(Data excerpts)
= Beginning of Section =
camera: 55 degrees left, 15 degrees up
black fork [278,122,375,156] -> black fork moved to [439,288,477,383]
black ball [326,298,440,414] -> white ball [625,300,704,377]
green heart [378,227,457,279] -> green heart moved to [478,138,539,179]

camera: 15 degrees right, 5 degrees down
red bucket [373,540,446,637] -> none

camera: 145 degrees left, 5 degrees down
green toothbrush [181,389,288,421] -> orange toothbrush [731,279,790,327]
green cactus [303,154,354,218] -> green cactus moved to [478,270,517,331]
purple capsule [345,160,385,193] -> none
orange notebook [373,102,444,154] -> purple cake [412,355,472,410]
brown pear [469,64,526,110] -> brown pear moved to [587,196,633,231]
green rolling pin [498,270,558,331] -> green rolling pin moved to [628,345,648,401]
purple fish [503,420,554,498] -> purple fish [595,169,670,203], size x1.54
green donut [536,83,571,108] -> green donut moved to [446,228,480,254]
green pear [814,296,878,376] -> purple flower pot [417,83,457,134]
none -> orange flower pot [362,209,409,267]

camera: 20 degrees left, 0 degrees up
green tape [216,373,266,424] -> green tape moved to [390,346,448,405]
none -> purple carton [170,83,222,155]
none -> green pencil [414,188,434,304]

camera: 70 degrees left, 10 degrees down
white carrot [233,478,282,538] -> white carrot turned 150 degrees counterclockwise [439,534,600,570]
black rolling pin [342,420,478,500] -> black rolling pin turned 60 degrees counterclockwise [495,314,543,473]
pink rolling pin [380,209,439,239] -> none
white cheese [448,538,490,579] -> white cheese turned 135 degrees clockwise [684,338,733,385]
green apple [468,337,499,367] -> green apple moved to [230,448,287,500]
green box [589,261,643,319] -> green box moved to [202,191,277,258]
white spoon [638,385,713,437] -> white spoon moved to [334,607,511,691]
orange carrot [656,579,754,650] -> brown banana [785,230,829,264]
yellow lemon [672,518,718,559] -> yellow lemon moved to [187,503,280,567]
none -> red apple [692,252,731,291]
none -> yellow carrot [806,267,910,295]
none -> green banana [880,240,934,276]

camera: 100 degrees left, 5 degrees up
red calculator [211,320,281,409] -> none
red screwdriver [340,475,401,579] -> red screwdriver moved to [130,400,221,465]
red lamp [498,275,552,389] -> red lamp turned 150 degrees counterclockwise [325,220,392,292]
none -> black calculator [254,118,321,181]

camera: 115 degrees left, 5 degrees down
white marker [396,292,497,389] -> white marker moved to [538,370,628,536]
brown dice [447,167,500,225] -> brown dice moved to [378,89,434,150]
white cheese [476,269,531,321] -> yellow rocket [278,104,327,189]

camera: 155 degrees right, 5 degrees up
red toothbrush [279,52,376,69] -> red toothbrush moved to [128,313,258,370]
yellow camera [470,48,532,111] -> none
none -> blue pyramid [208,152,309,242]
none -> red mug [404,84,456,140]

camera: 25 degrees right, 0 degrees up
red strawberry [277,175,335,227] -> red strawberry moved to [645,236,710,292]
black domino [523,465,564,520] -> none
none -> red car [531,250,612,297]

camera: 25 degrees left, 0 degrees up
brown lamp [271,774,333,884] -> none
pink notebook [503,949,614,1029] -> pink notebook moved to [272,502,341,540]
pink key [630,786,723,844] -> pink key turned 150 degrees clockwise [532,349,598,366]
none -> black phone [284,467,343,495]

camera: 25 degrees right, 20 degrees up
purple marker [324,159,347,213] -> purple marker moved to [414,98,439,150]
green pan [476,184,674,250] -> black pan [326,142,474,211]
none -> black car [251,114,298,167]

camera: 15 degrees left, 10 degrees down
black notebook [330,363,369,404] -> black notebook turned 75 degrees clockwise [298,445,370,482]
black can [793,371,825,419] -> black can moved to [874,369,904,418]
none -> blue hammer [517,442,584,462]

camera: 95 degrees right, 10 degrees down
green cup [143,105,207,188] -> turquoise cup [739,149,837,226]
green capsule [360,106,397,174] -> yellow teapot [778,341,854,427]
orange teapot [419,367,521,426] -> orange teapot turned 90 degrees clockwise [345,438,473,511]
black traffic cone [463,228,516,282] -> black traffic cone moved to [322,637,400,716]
= End of Section =
Would you set down all the lines above, exactly and in full?

camera: 55 degrees left, 15 degrees up
black fork [278,122,375,156] -> black fork moved to [439,288,477,383]
black ball [326,298,440,414] -> white ball [625,300,704,377]
green heart [378,227,457,279] -> green heart moved to [478,138,539,179]

camera: 15 degrees right, 5 degrees down
red bucket [373,540,446,637] -> none

camera: 145 degrees left, 5 degrees down
green toothbrush [181,389,288,421] -> orange toothbrush [731,279,790,327]
green cactus [303,154,354,218] -> green cactus moved to [478,270,517,331]
purple capsule [345,160,385,193] -> none
orange notebook [373,102,444,154] -> purple cake [412,355,472,410]
brown pear [469,64,526,110] -> brown pear moved to [587,196,633,231]
green rolling pin [498,270,558,331] -> green rolling pin moved to [628,345,648,401]
purple fish [503,420,554,498] -> purple fish [595,169,670,203], size x1.54
green donut [536,83,571,108] -> green donut moved to [446,228,480,254]
green pear [814,296,878,376] -> purple flower pot [417,83,457,134]
none -> orange flower pot [362,209,409,267]

camera: 20 degrees left, 0 degrees up
green tape [216,373,266,424] -> green tape moved to [390,346,448,405]
none -> purple carton [170,83,222,155]
none -> green pencil [414,188,434,304]

camera: 70 degrees left, 10 degrees down
white carrot [233,478,282,538] -> white carrot turned 150 degrees counterclockwise [439,534,600,570]
black rolling pin [342,420,478,500] -> black rolling pin turned 60 degrees counterclockwise [495,314,543,473]
pink rolling pin [380,209,439,239] -> none
white cheese [448,538,490,579] -> white cheese turned 135 degrees clockwise [684,338,733,385]
green apple [468,337,499,367] -> green apple moved to [230,448,287,500]
green box [589,261,643,319] -> green box moved to [202,191,277,258]
white spoon [638,385,713,437] -> white spoon moved to [334,607,511,691]
orange carrot [656,579,754,650] -> brown banana [785,230,829,264]
yellow lemon [672,518,718,559] -> yellow lemon moved to [187,503,280,567]
none -> red apple [692,252,731,291]
none -> yellow carrot [806,267,910,295]
none -> green banana [880,240,934,276]

camera: 100 degrees left, 5 degrees up
red calculator [211,320,281,409] -> none
red screwdriver [340,475,401,579] -> red screwdriver moved to [130,400,221,465]
red lamp [498,275,552,389] -> red lamp turned 150 degrees counterclockwise [325,220,392,292]
none -> black calculator [254,118,321,181]

camera: 115 degrees left, 5 degrees down
white marker [396,292,497,389] -> white marker moved to [538,370,628,536]
brown dice [447,167,500,225] -> brown dice moved to [378,89,434,150]
white cheese [476,269,531,321] -> yellow rocket [278,104,327,189]

camera: 155 degrees right, 5 degrees up
red toothbrush [279,52,376,69] -> red toothbrush moved to [128,313,258,370]
yellow camera [470,48,532,111] -> none
none -> blue pyramid [208,152,309,242]
none -> red mug [404,84,456,140]

camera: 25 degrees right, 0 degrees up
red strawberry [277,175,335,227] -> red strawberry moved to [645,236,710,292]
black domino [523,465,564,520] -> none
none -> red car [531,250,612,297]

camera: 25 degrees left, 0 degrees up
brown lamp [271,774,333,884] -> none
pink notebook [503,949,614,1029] -> pink notebook moved to [272,502,341,540]
pink key [630,786,723,844] -> pink key turned 150 degrees clockwise [532,349,598,366]
none -> black phone [284,467,343,495]

camera: 25 degrees right, 20 degrees up
purple marker [324,159,347,213] -> purple marker moved to [414,98,439,150]
green pan [476,184,674,250] -> black pan [326,142,474,211]
none -> black car [251,114,298,167]

camera: 15 degrees left, 10 degrees down
black notebook [330,363,369,404] -> black notebook turned 75 degrees clockwise [298,445,370,482]
black can [793,371,825,419] -> black can moved to [874,369,904,418]
none -> blue hammer [517,442,584,462]

camera: 95 degrees right, 10 degrees down
green cup [143,105,207,188] -> turquoise cup [739,149,837,226]
green capsule [360,106,397,174] -> yellow teapot [778,341,854,427]
orange teapot [419,367,521,426] -> orange teapot turned 90 degrees clockwise [345,438,473,511]
black traffic cone [463,228,516,282] -> black traffic cone moved to [322,637,400,716]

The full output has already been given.